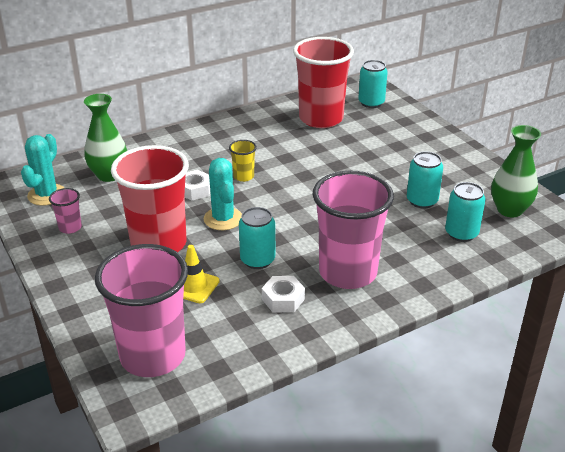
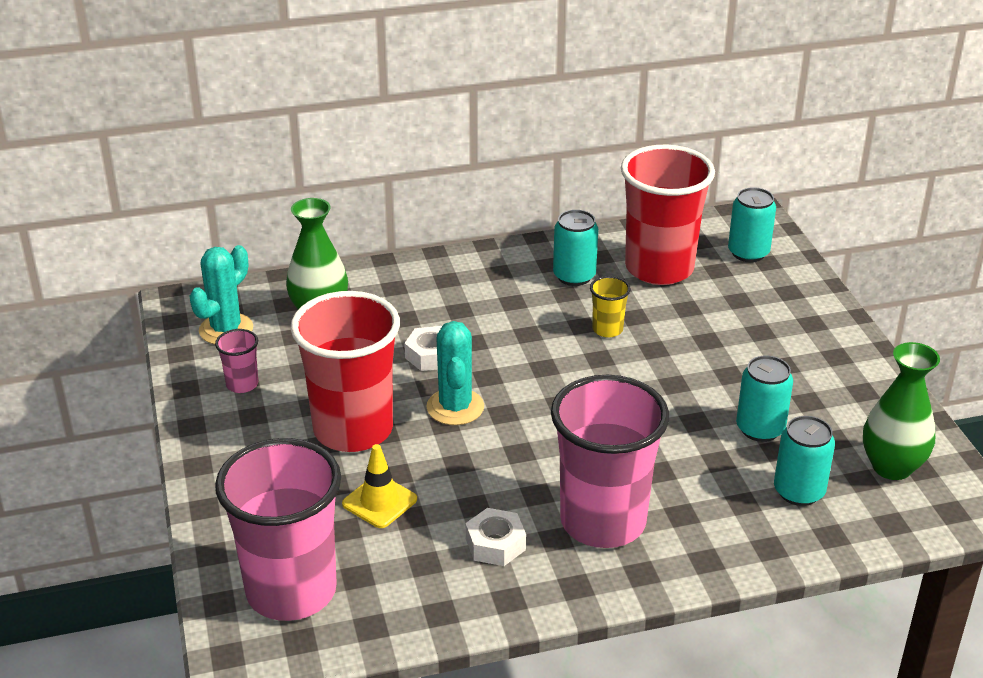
camera: 15 degrees right, 0 degrees up
(243, 176) = (508, 345): yellow cup -> yellow cup (607, 329)
(257, 260) = (481, 479): turquoise can -> turquoise can (574, 276)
----
- **EXERCISE DESCRIPTION**
The answer must be the line containing "(243, 176) = (508, 345): yellow" and every line after it to the end of the data, each set down exactly.

- **SOLUTION TO THIS TASK**
(243, 176) = (508, 345): yellow cup -> yellow cup (607, 329)
(257, 260) = (481, 479): turquoise can -> turquoise can (574, 276)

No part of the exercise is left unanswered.